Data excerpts

================

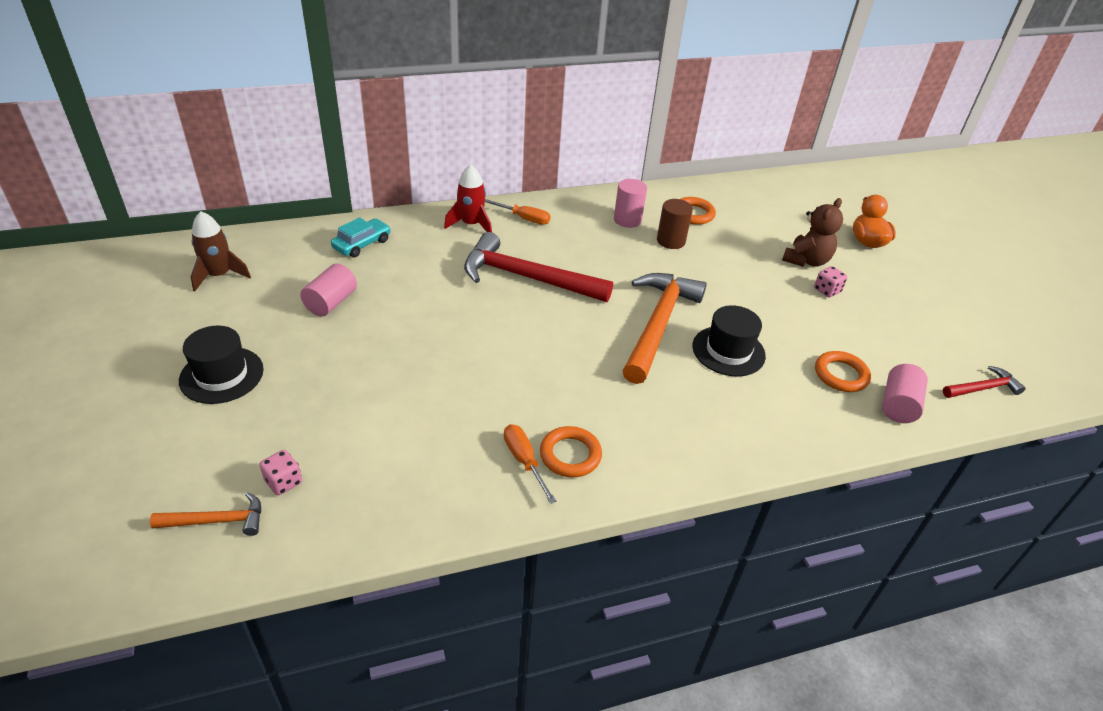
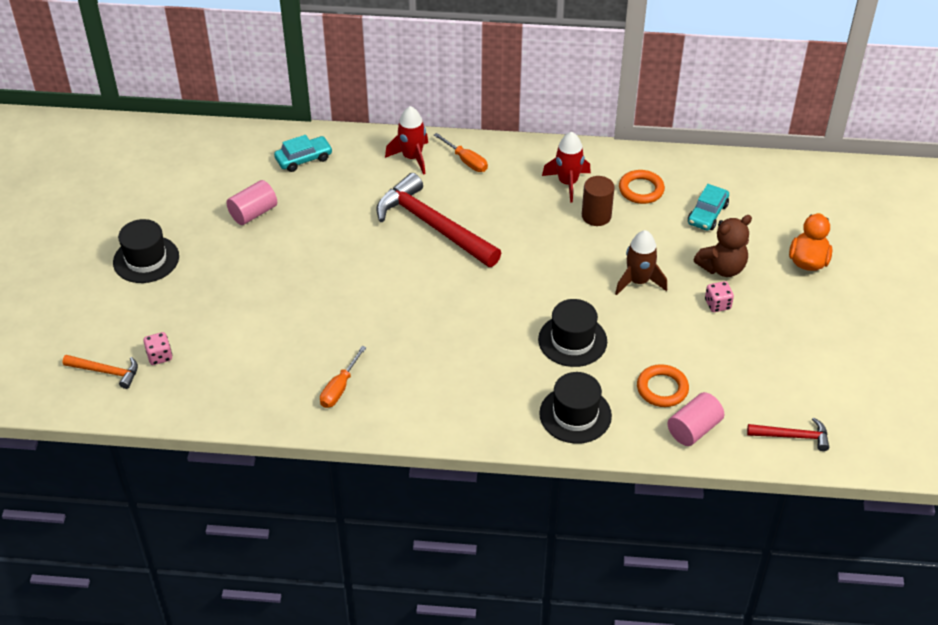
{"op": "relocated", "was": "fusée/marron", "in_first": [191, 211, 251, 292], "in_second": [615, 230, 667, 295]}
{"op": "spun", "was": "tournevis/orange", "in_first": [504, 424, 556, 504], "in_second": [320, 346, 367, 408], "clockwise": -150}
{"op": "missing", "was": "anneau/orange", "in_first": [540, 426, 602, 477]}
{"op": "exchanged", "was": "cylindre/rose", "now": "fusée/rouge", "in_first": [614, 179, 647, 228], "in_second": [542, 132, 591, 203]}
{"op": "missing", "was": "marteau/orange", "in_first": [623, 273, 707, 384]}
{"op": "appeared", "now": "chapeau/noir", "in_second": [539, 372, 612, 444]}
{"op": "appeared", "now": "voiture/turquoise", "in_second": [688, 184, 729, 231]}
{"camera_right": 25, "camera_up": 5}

================

Activity: Those lines above that contain the string "orange" should be returned.

Final answer:
{"op": "spun", "was": "tournevis/orange", "in_first": [504, 424, 556, 504], "in_second": [320, 346, 367, 408], "clockwise": -150}
{"op": "missing", "was": "anneau/orange", "in_first": [540, 426, 602, 477]}
{"op": "missing", "was": "marteau/orange", "in_first": [623, 273, 707, 384]}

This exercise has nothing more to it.